REQUIRED WORK: From the listing below, copy only the lines from the line that contains "grey flashlight: 3 -> 1" to the line that contains "white star: 2 -> 3", counting those two lines as part of the copy.

Start of ENTRIES PROVIDED

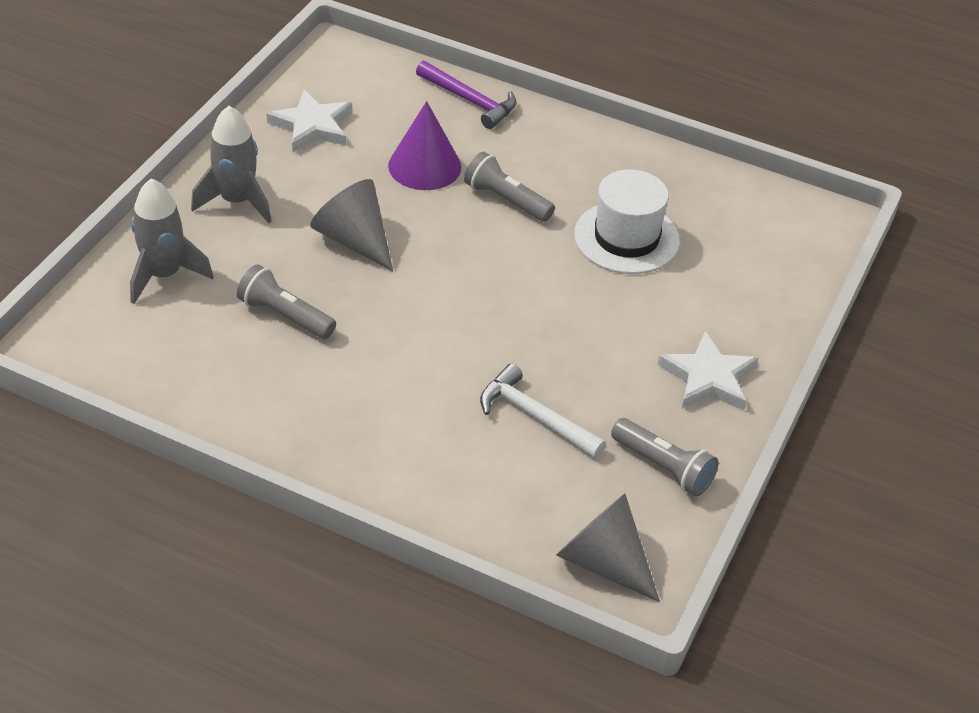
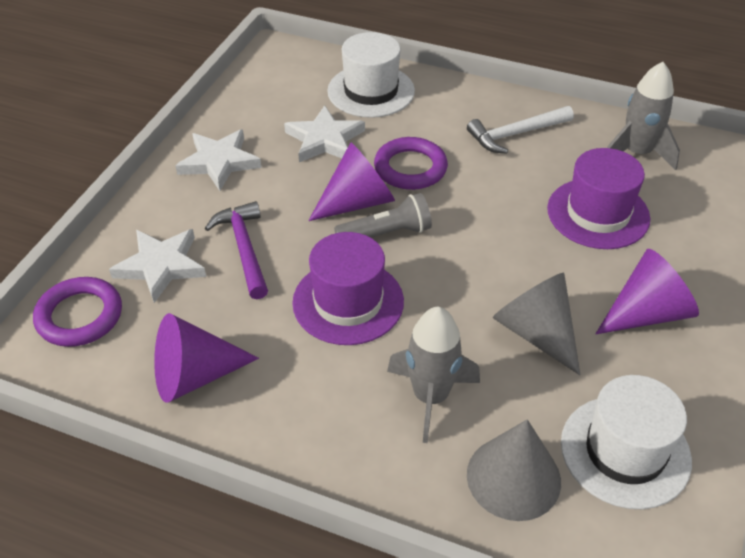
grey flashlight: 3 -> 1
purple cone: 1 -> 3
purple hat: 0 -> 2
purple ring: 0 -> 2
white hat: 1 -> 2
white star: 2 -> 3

End of ENTRIES PROVIDED
Start of ENTRIES PROVIDED

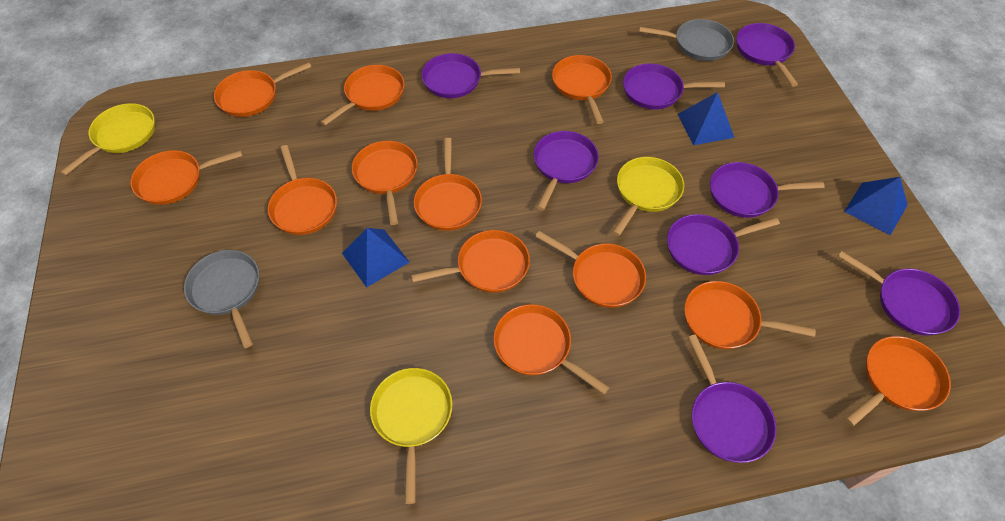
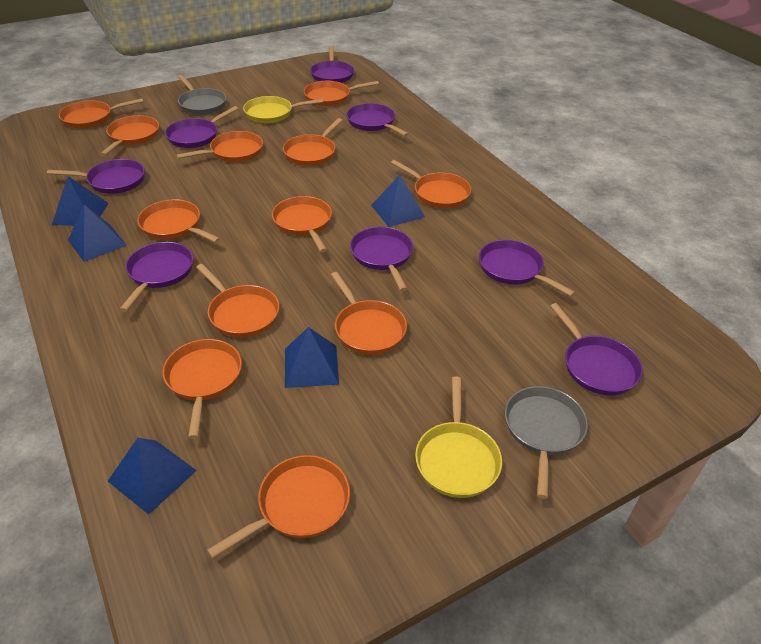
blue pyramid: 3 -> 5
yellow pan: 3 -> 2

End of ENTRIES PROVIDED
Start of ENTRIES PROVIDED

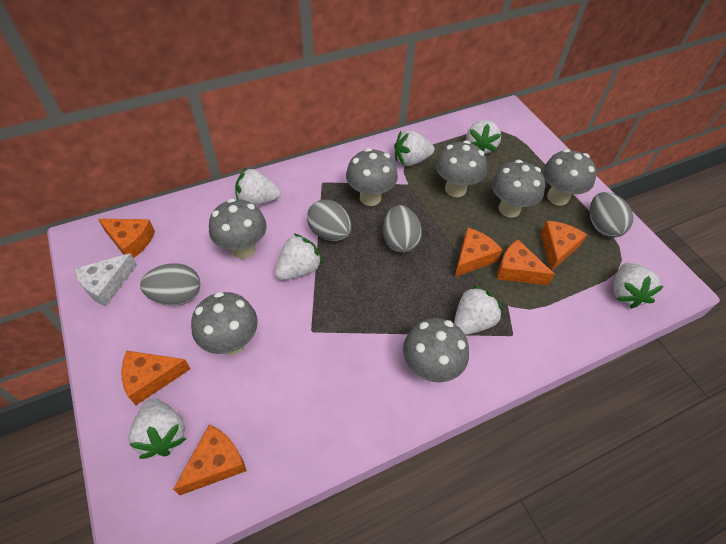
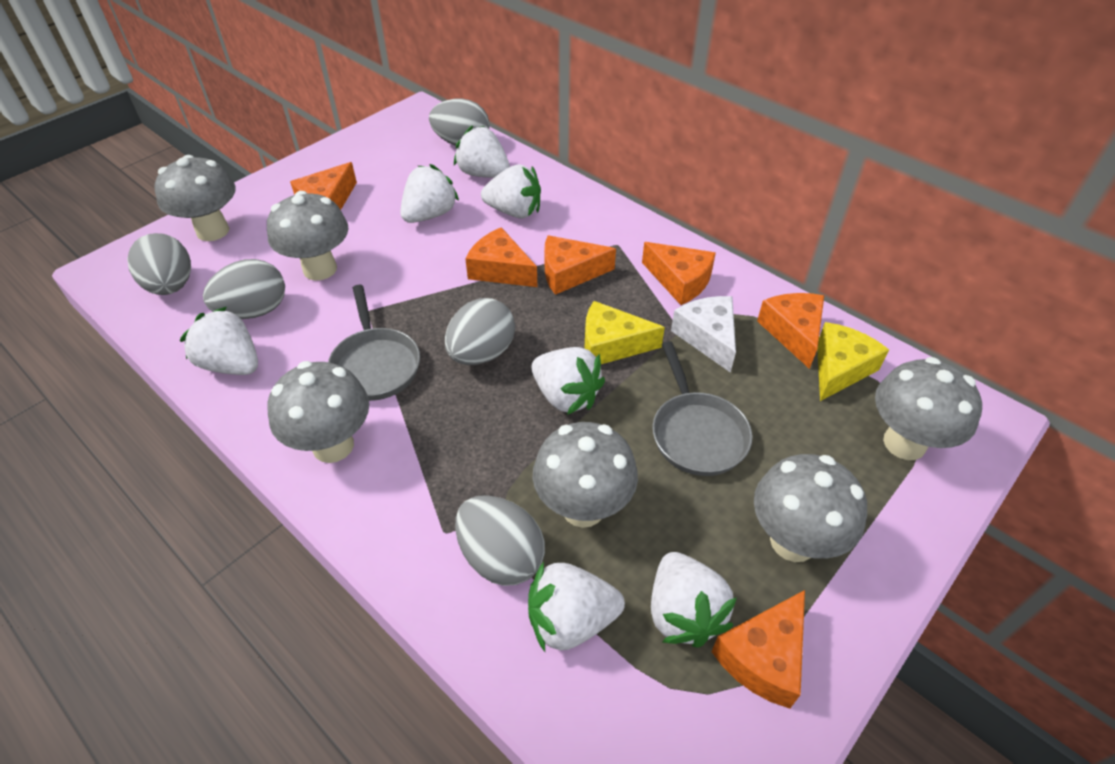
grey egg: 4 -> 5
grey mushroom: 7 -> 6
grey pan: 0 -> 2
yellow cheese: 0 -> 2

End of ENTRIES PROVIDED

WRITTEN ANSWER:
grey flashlight: 3 -> 1
purple cone: 1 -> 3
purple hat: 0 -> 2
purple ring: 0 -> 2
white hat: 1 -> 2
white star: 2 -> 3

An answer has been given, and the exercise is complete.